Given records below:

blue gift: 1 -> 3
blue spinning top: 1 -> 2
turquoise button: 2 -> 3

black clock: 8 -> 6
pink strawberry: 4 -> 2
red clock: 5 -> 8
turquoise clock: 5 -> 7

End of Given records.
Given records below:

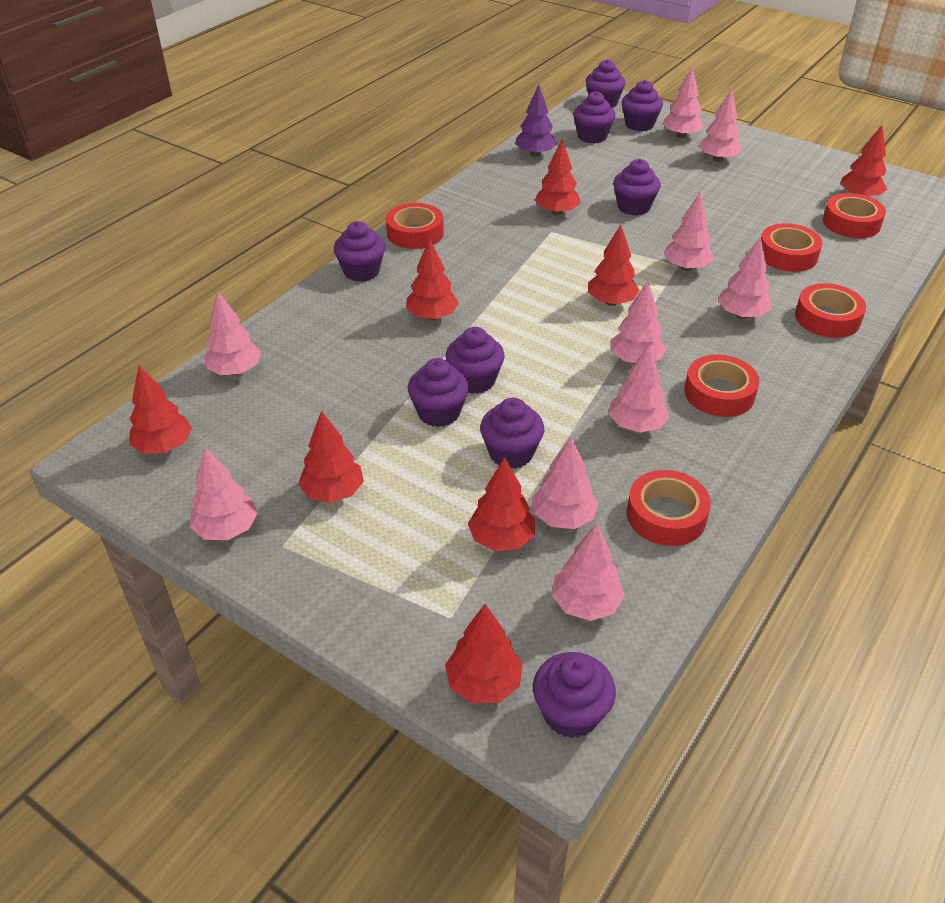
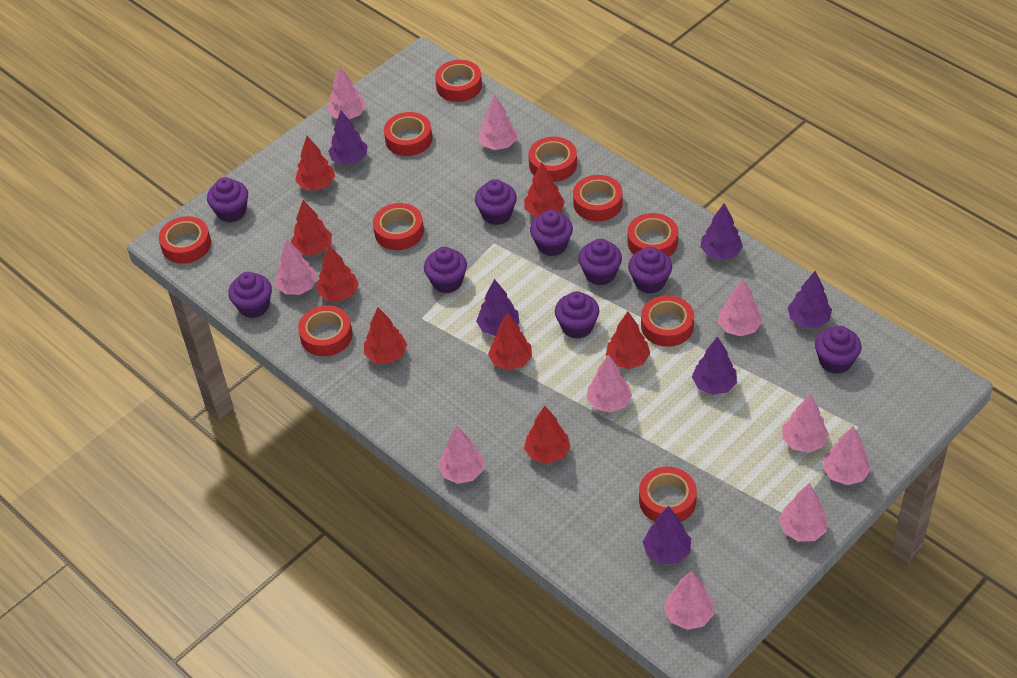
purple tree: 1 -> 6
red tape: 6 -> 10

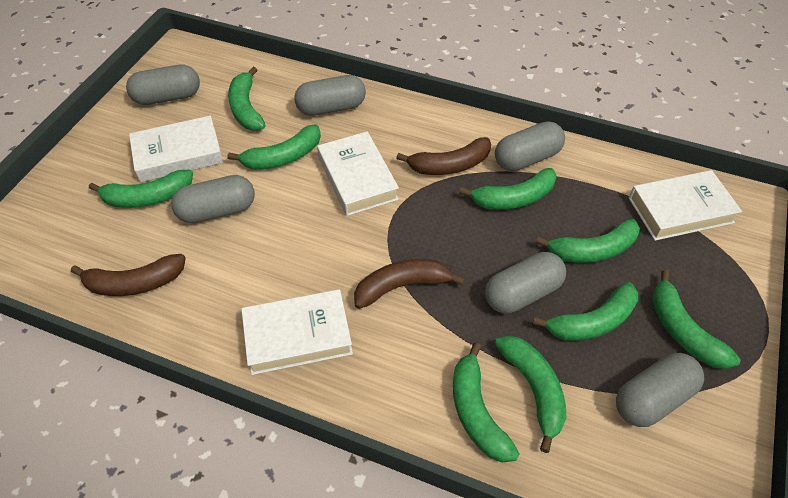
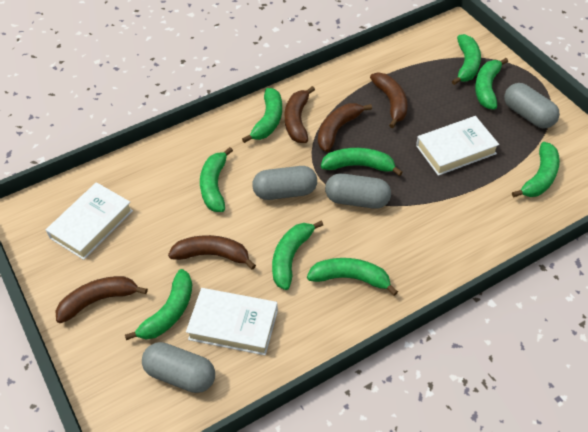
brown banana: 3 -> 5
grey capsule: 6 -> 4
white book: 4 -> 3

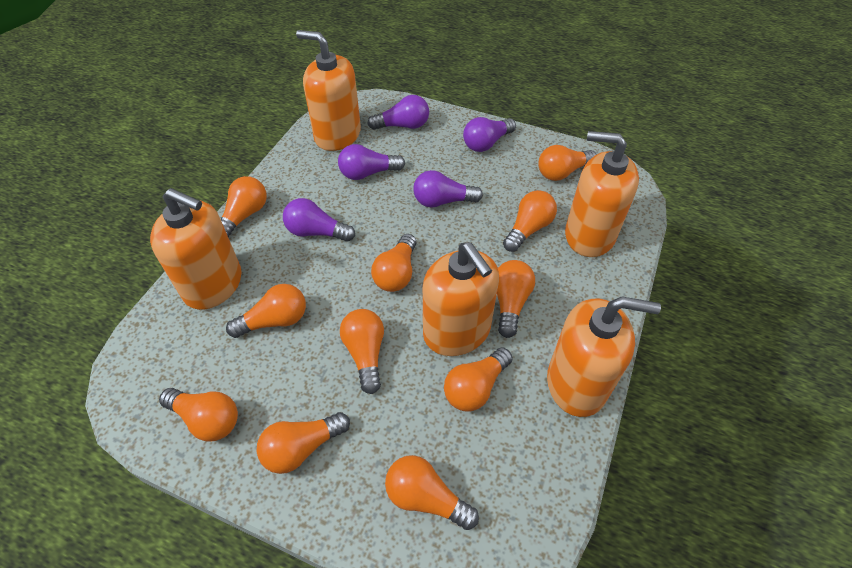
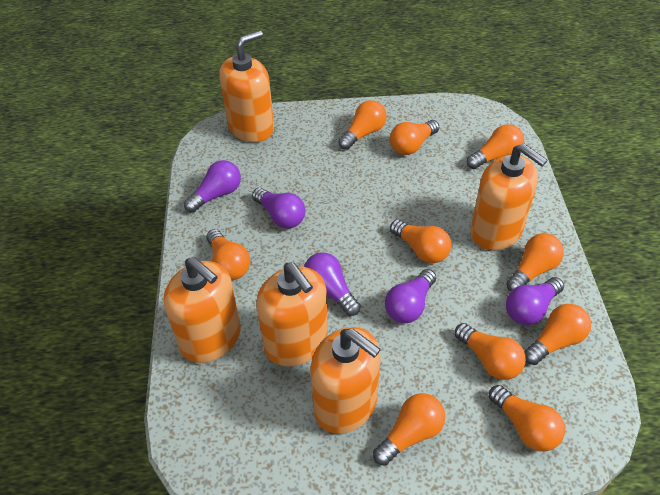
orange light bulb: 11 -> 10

End of Given records.
Given records below:

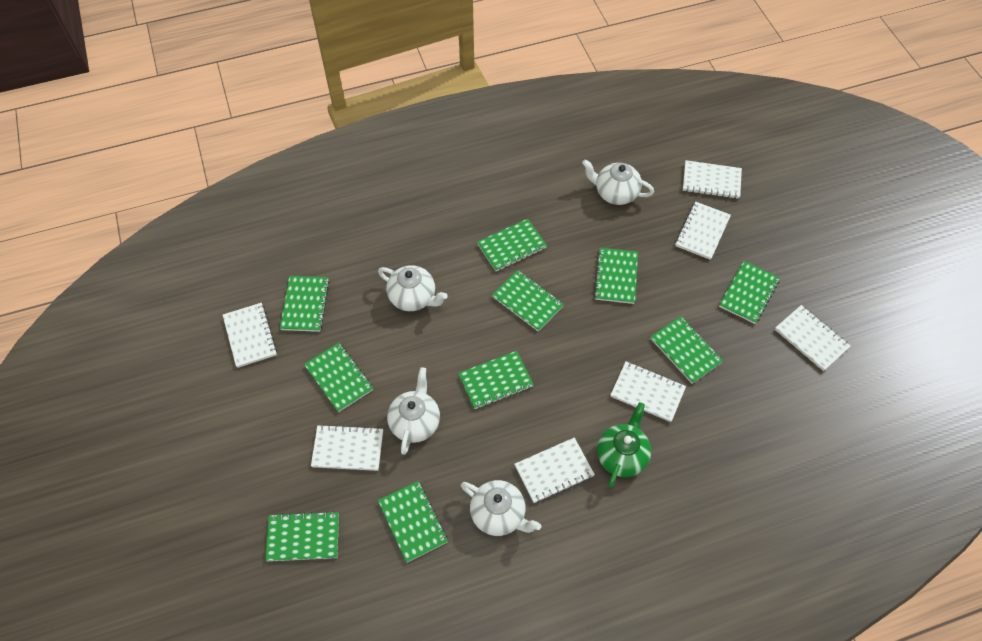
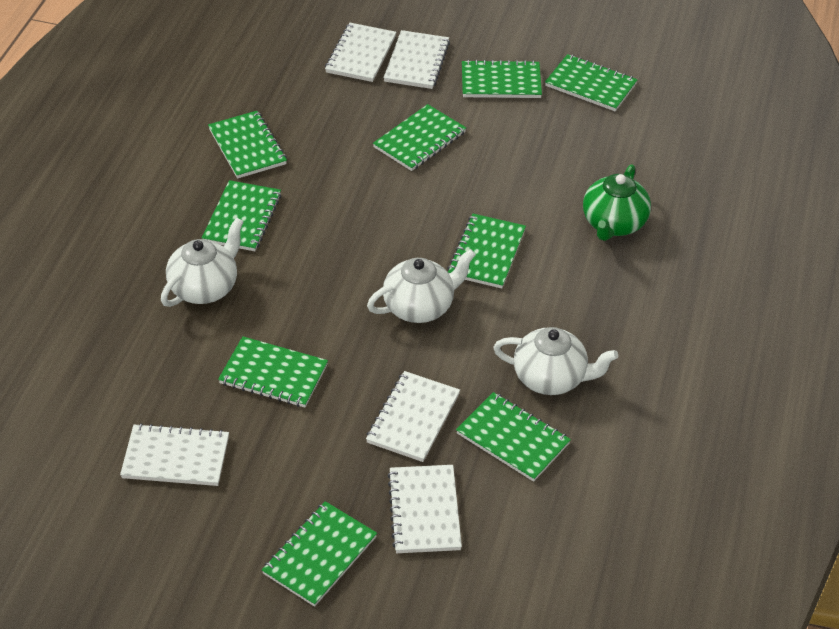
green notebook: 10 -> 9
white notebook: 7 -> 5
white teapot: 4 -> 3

End of Given records.

-- Task brief --
Copy each line of the entries that includes the word "white".

-- Exercise response --
white book: 4 -> 3
white notebook: 7 -> 5
white teapot: 4 -> 3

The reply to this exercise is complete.